··· RECORDS FOR THE TASK
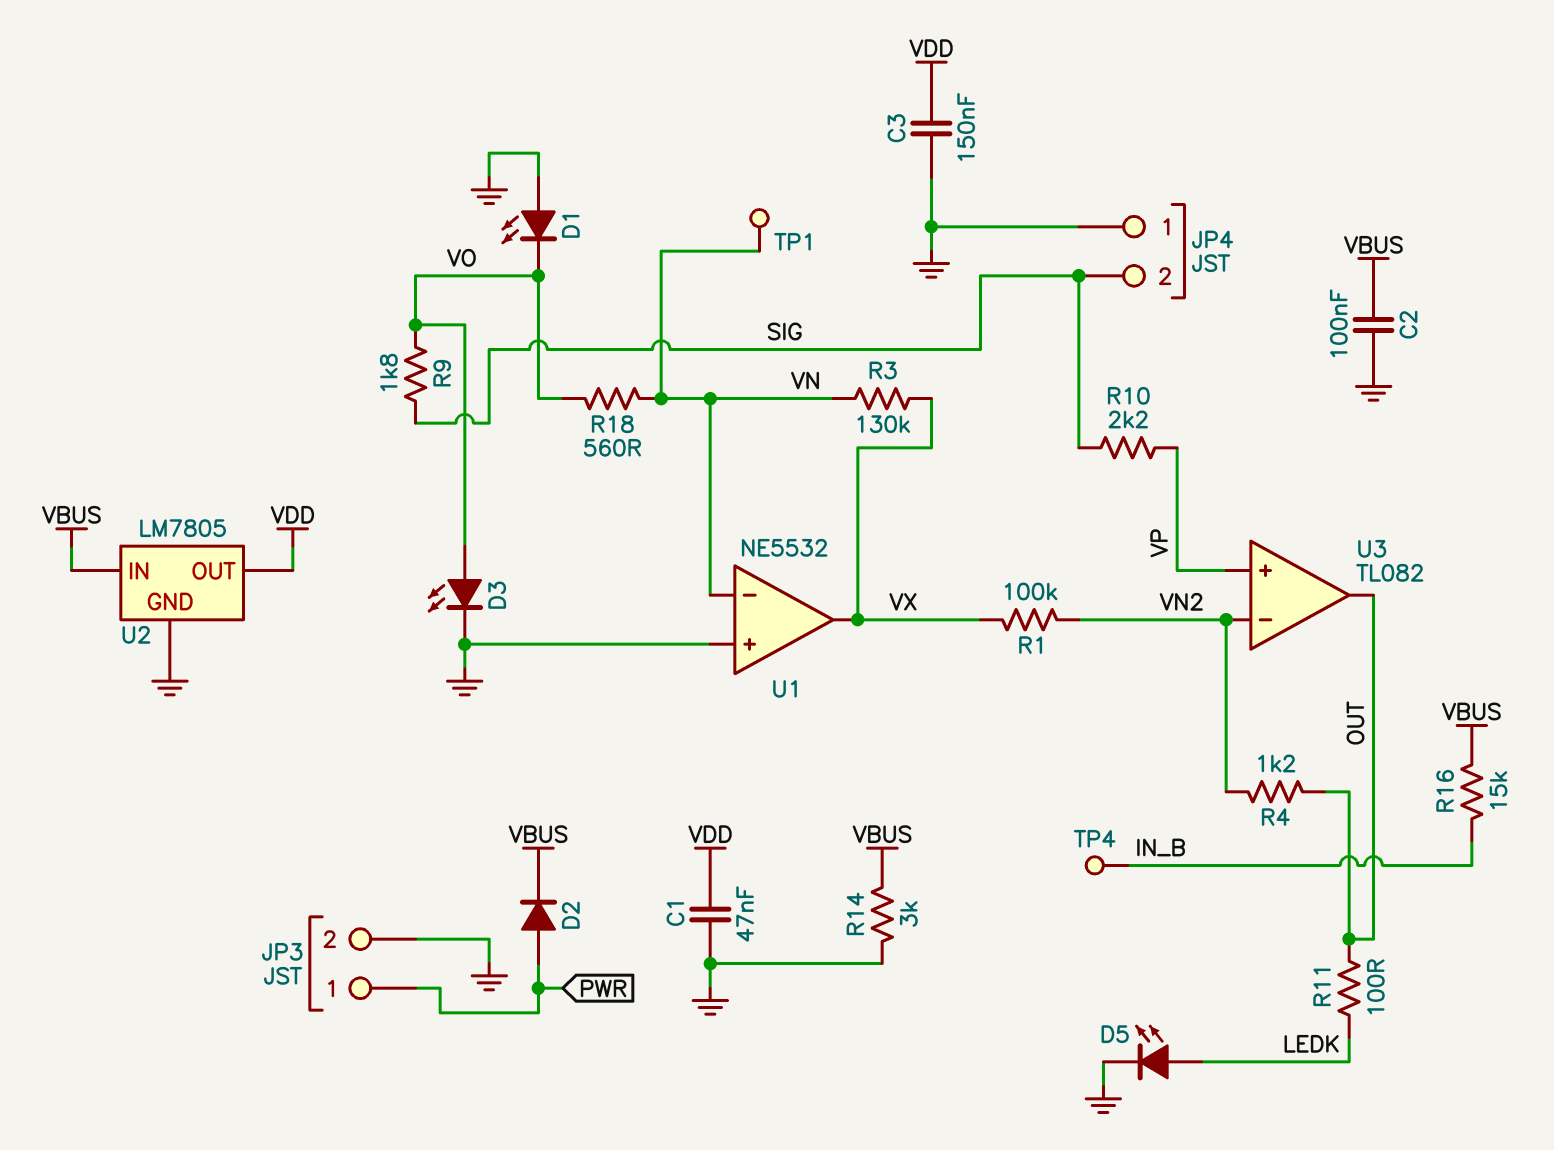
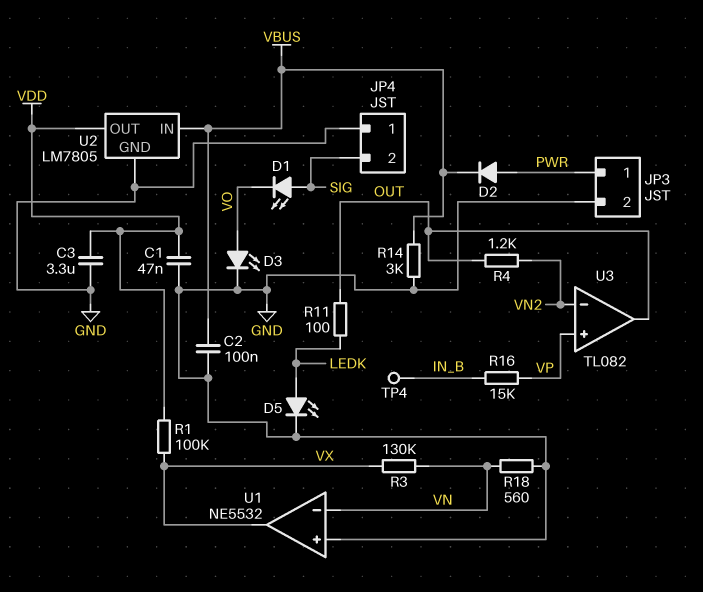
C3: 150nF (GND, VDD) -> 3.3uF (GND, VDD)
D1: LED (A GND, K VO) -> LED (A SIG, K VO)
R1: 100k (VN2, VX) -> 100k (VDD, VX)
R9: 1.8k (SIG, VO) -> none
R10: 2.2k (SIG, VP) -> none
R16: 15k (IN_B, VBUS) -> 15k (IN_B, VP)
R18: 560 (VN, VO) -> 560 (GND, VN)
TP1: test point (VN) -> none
······
▸ REQUIRED WORK:
Your task is to write out, exactly, the line that holds "R10: 2.2k (SIG, VP) -> none" and every line after it until the records end.

▸ EXERCISE SOLUTION:
R10: 2.2k (SIG, VP) -> none
R16: 15k (IN_B, VBUS) -> 15k (IN_B, VP)
R18: 560 (VN, VO) -> 560 (GND, VN)
TP1: test point (VN) -> none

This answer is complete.